#### ASSIGNED TASK
Please output every entry below exactly as written, leaving out any pictures.

Object transformation records:
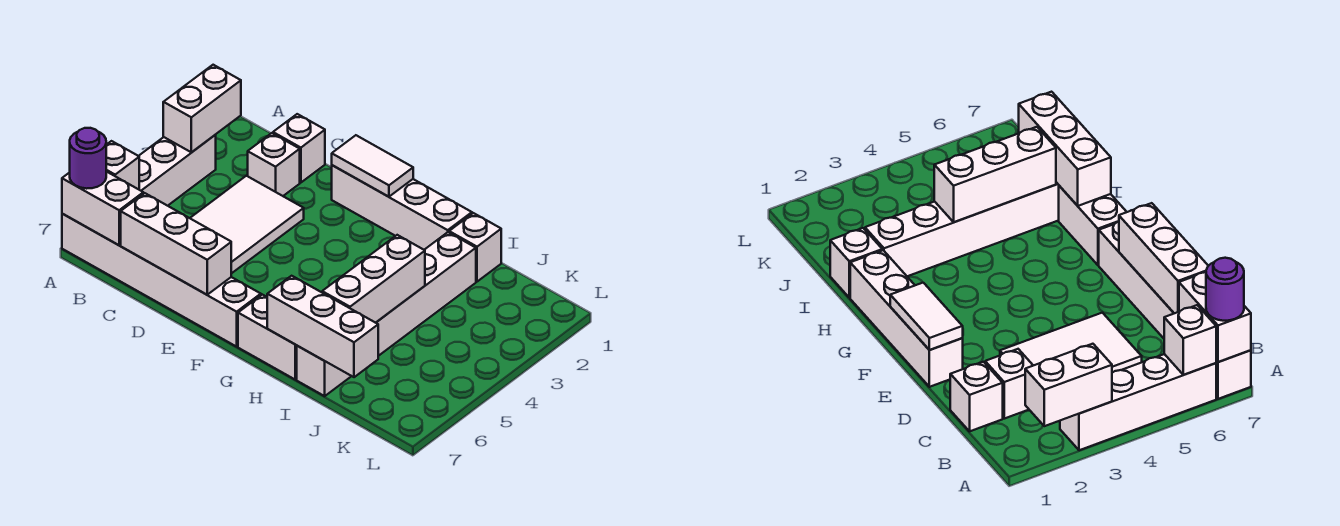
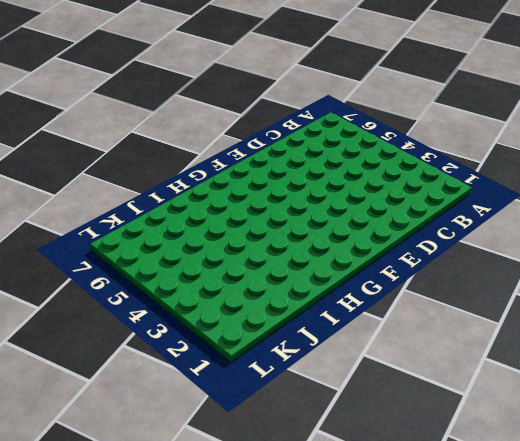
none -> white brick A3:A6 level 1
none -> white brick A7:F7 level 1
none -> white brick C1 level 1

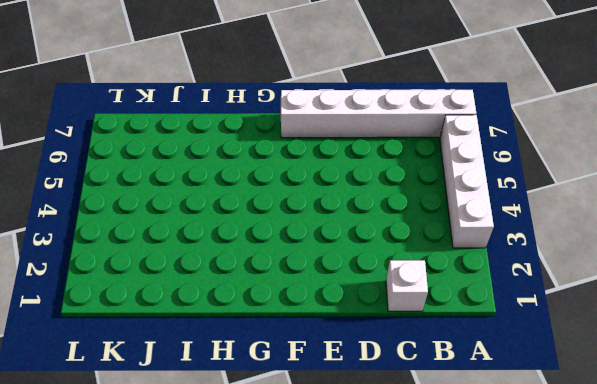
none -> white brick C2 level 1
none -> white tile C3:D5 level 1
none -> white brick E1:H1 level 1

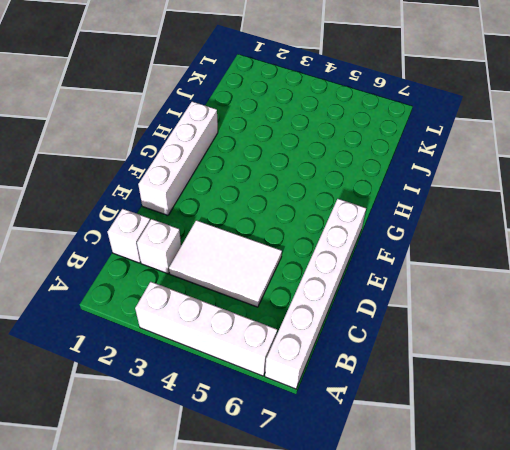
none -> white brick G7:H7 level 1
none -> white brick I1 level 1
none -> white brick I2:I7 level 1

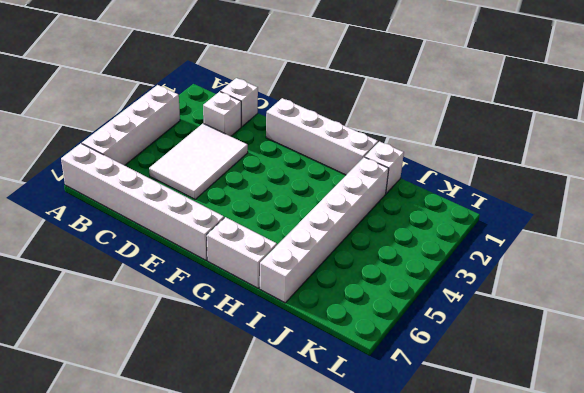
none -> white brick A2:A3 level 2
none -> white brick A6 level 2
none -> white brick A7:B7 level 2

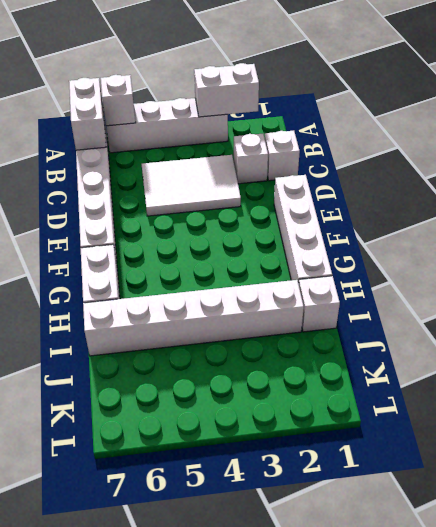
none -> white brick C7:E7 level 2
none -> white tile E1:F1 level 2
none -> white brick H7:J7 level 2

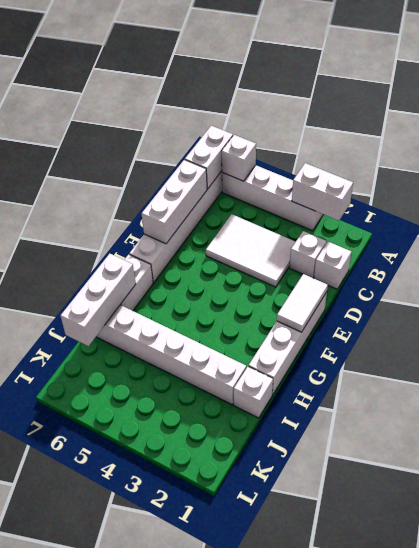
none -> white brick I4:I6 level 2
none -> purple round brick A7 level 3

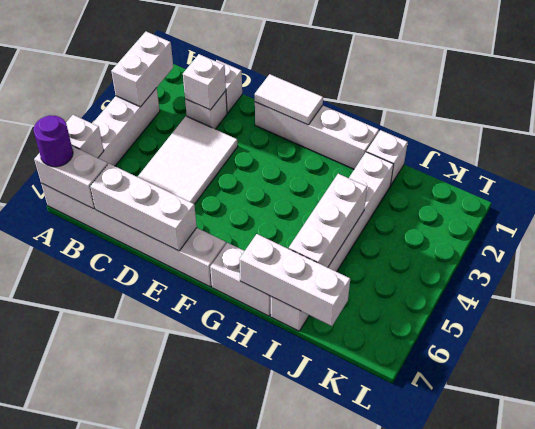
white brick C2 level 2 -> none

#### OUTPUT FOR THIS TASK
none -> white brick A3:A6 level 1
none -> white brick A7:F7 level 1
none -> white brick C1 level 1

none -> white brick C2 level 1
none -> white tile C3:D5 level 1
none -> white brick E1:H1 level 1

none -> white brick G7:H7 level 1
none -> white brick I1 level 1
none -> white brick I2:I7 level 1

none -> white brick A2:A3 level 2
none -> white brick A6 level 2
none -> white brick A7:B7 level 2

none -> white brick C7:E7 level 2
none -> white tile E1:F1 level 2
none -> white brick H7:J7 level 2

none -> white brick I4:I6 level 2
none -> purple round brick A7 level 3

white brick C2 level 2 -> none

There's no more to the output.